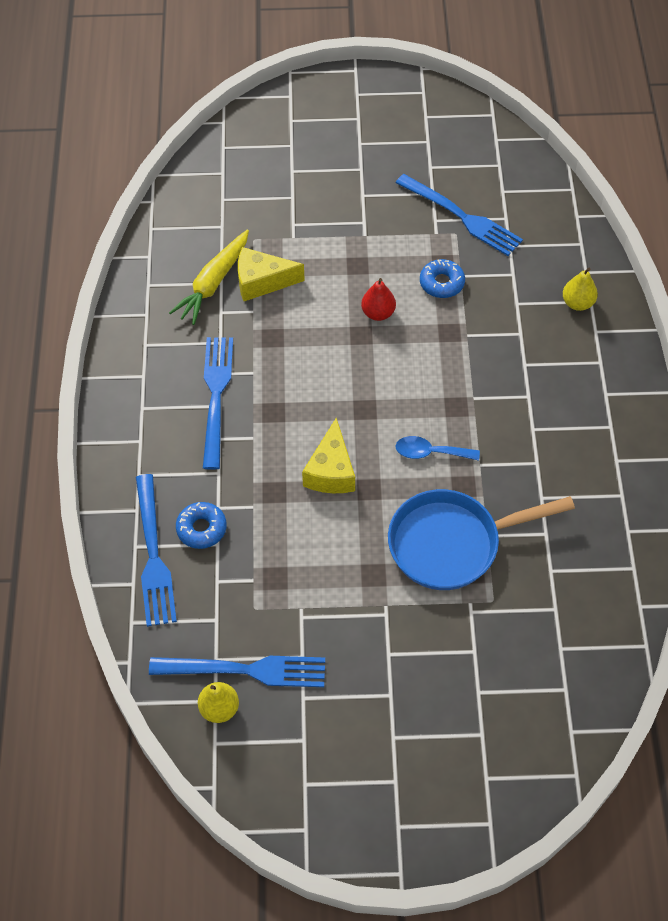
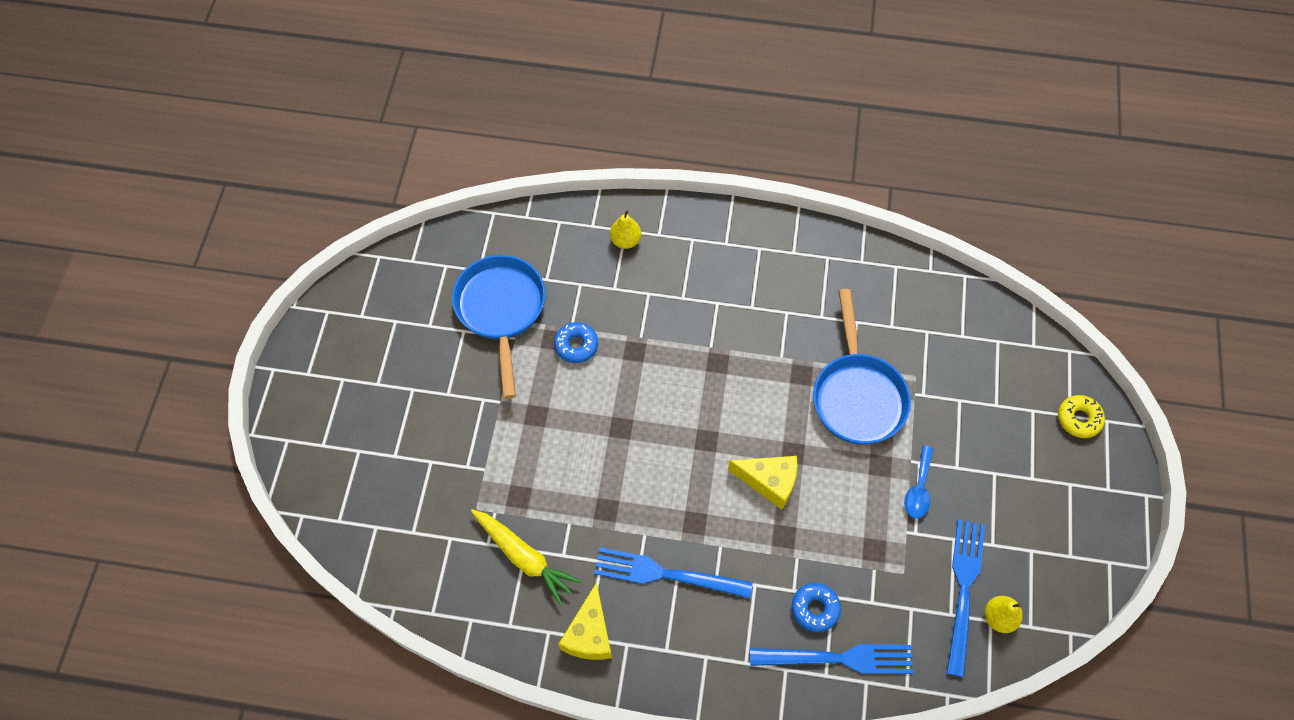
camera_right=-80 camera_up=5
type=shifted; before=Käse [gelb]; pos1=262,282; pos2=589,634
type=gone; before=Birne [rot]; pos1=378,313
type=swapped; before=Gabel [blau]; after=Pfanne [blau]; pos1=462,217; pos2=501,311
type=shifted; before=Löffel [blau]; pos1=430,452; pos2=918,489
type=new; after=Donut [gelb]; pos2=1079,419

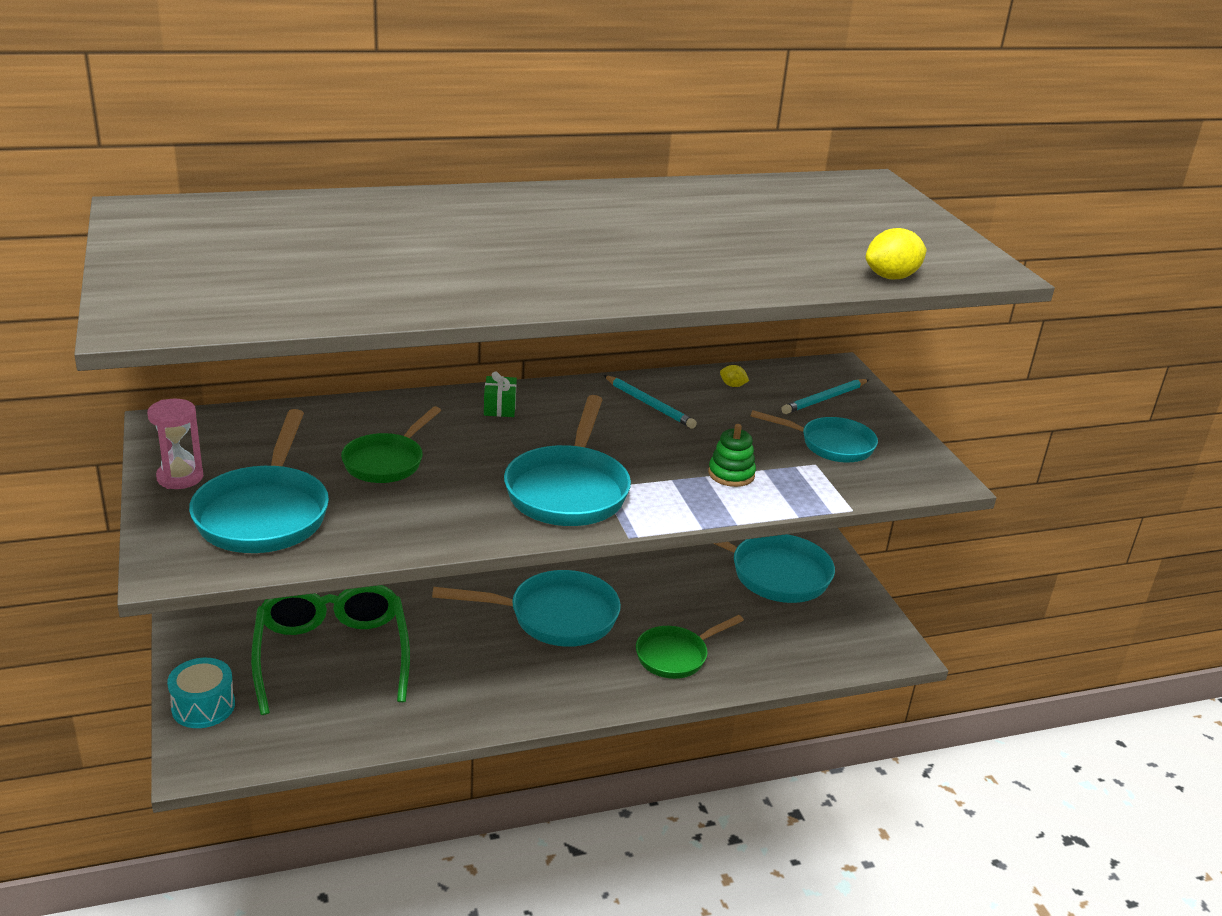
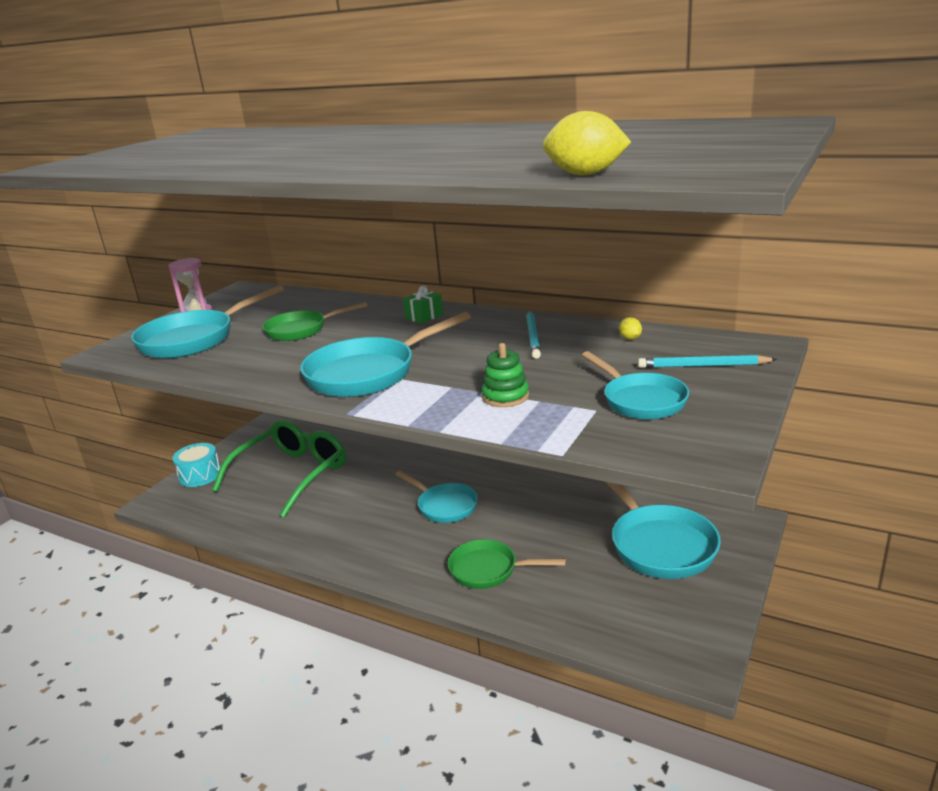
camera_right=50 camera_up=-5
type=scaled; before=Pfanne [türkis]; pos1=555,617; pos2=444,506; scale=0.65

--------------------------------------------------

◆ Your goal ◆
Every record should be duplicated exactly, though any picture in it must be left out.

◆ Task output ◆
camera_right=-80 camera_up=5
type=shifted; before=Käse [gelb]; pos1=262,282; pos2=589,634
type=gone; before=Birne [rot]; pos1=378,313
type=swapped; before=Gabel [blau]; after=Pfanne [blau]; pos1=462,217; pos2=501,311
type=shifted; before=Löffel [blau]; pos1=430,452; pos2=918,489
type=new; after=Donut [gelb]; pos2=1079,419

camera_right=50 camera_up=-5
type=scaled; before=Pfanne [türkis]; pos1=555,617; pos2=444,506; scale=0.65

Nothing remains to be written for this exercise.